■ **WHAT TO PRODUCE**
Make an exact copy of the entries, and keep any pictures out of it.

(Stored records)
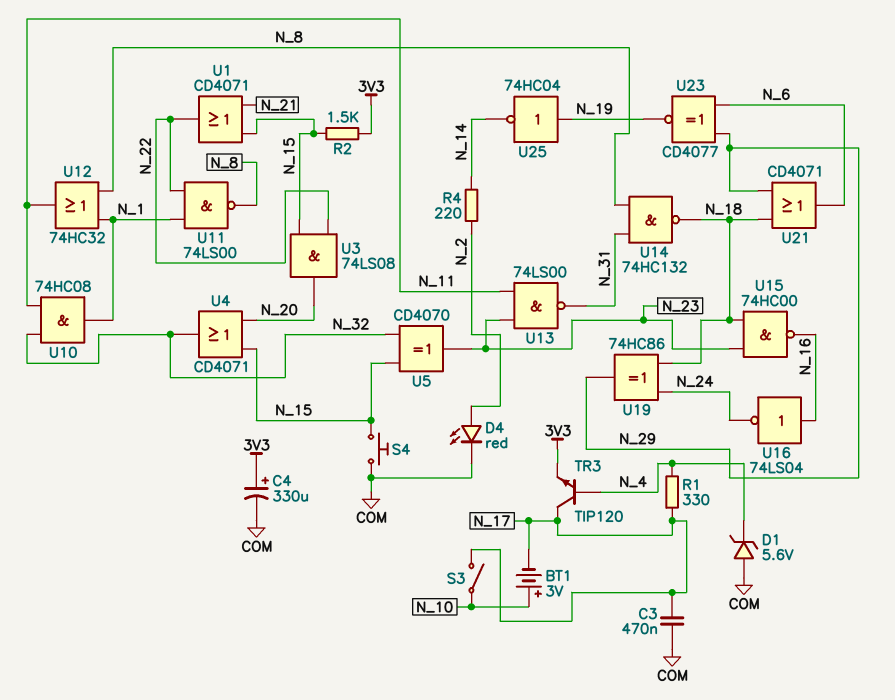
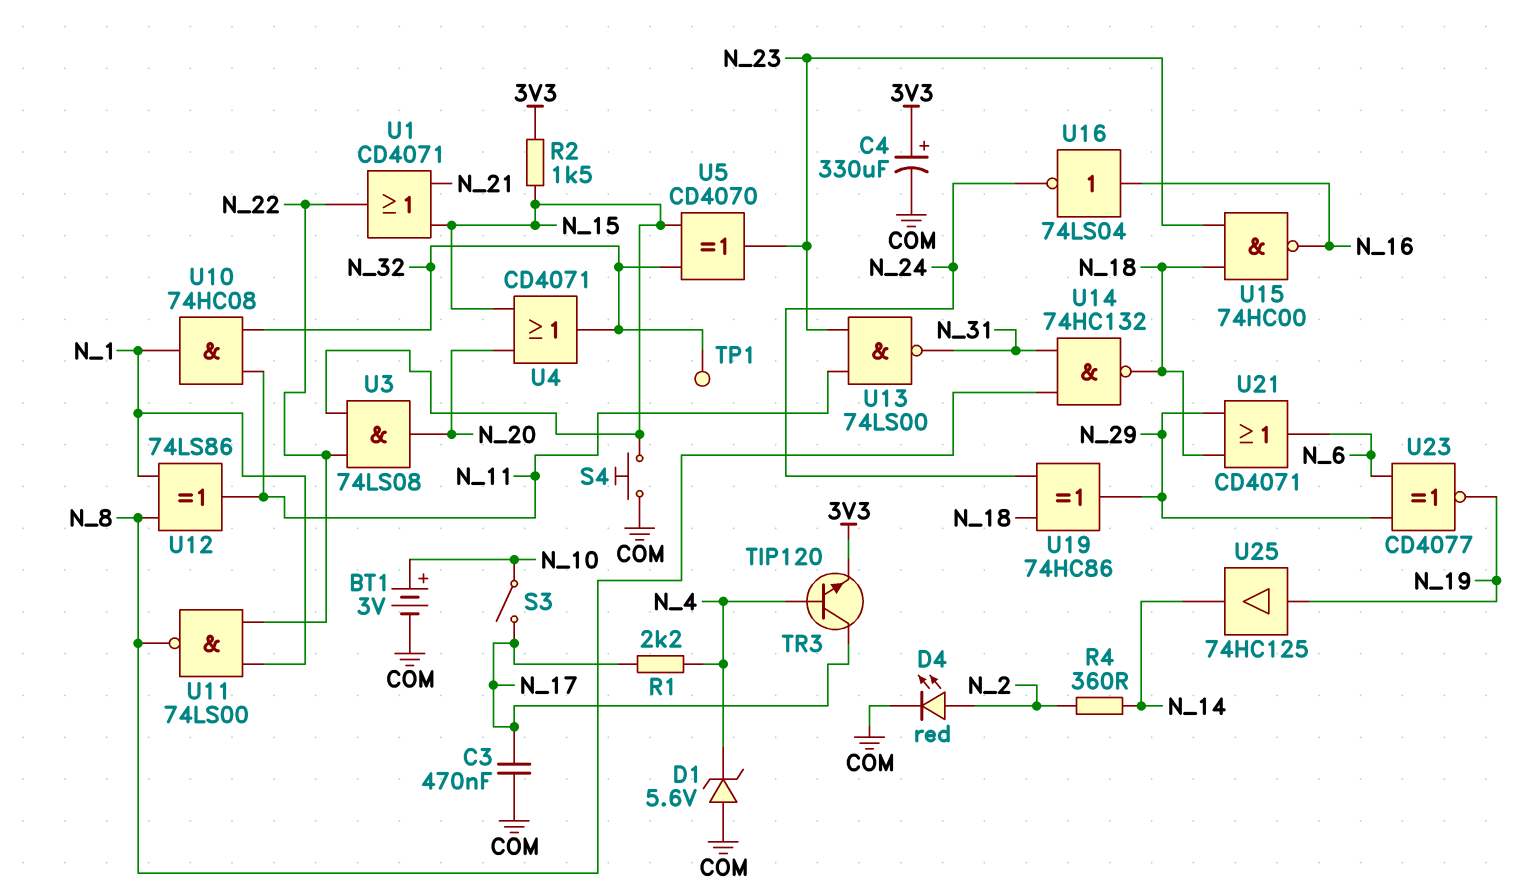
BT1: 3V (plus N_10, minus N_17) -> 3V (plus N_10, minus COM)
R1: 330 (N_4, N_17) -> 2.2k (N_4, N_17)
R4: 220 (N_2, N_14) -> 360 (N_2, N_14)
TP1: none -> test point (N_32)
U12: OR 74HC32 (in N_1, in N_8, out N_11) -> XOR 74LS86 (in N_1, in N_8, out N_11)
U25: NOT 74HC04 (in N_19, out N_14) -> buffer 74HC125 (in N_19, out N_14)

■ **YOUR RESPONSE**
BT1: 3V (plus N_10, minus N_17) -> 3V (plus N_10, minus COM)
R1: 330 (N_4, N_17) -> 2.2k (N_4, N_17)
R4: 220 (N_2, N_14) -> 360 (N_2, N_14)
TP1: none -> test point (N_32)
U12: OR 74HC32 (in N_1, in N_8, out N_11) -> XOR 74LS86 (in N_1, in N_8, out N_11)
U25: NOT 74HC04 (in N_19, out N_14) -> buffer 74HC125 (in N_19, out N_14)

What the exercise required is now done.